■ Activity: Reproduce nothing but the closing run of lines: the line with "(57, 232) = (53, 162): pink spool -> none" and each line that follows it to the end of the data.

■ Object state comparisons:
--

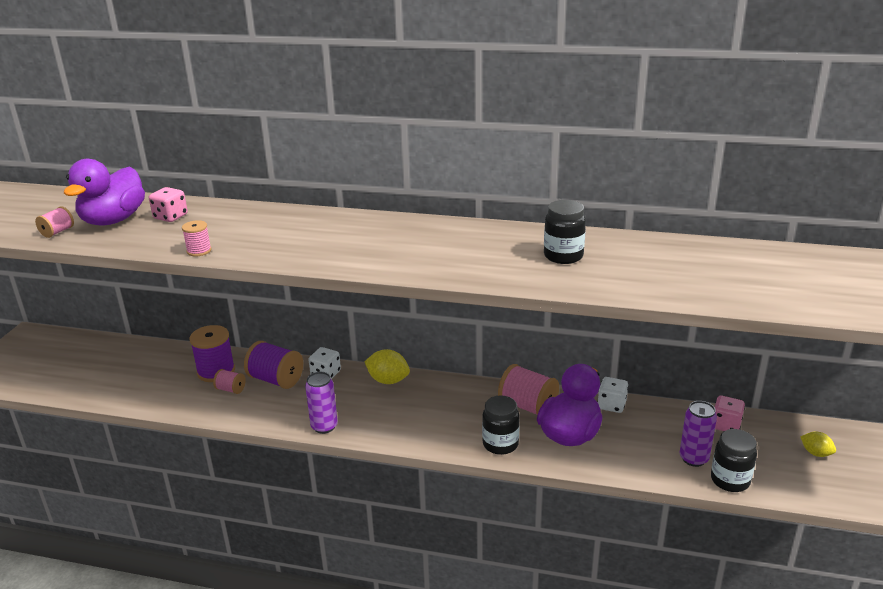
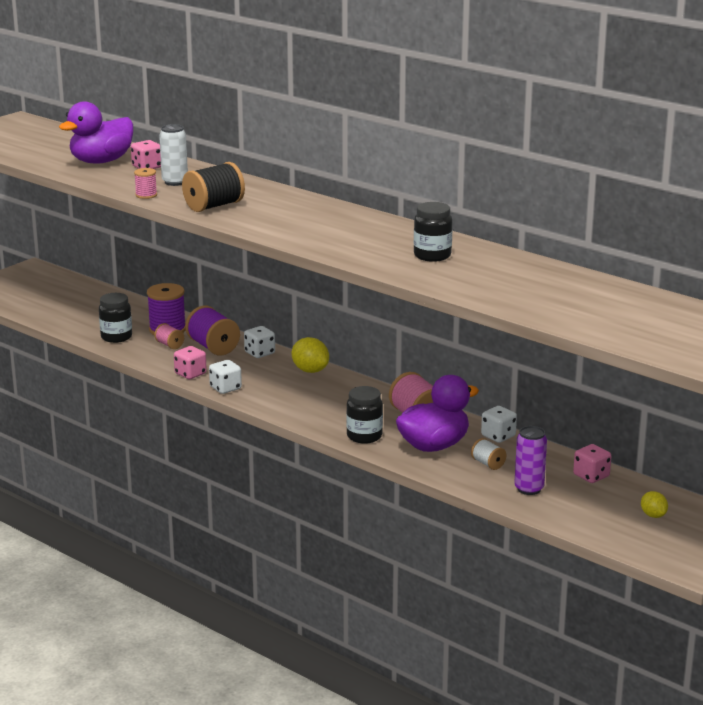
camera: 25 degrees right, 5 degrees down
(57, 232) = (53, 162): pink spool -> none
(216, 228) = (175, 182): none -> white can
(276, 419) = (190, 374): none -> pink dice
(285, 248) = (214, 206): none -> black spool
(324, 426) = (225, 388): purple can -> white dice
(633, 441) = (488, 464): none -> white spool
(730, 480) = (543, 510): black jar -> black jar (116, 337)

--

■ Output of the exercise:
(57, 232) = (53, 162): pink spool -> none
(216, 228) = (175, 182): none -> white can
(276, 419) = (190, 374): none -> pink dice
(285, 248) = (214, 206): none -> black spool
(324, 426) = (225, 388): purple can -> white dice
(633, 441) = (488, 464): none -> white spool
(730, 480) = (543, 510): black jar -> black jar (116, 337)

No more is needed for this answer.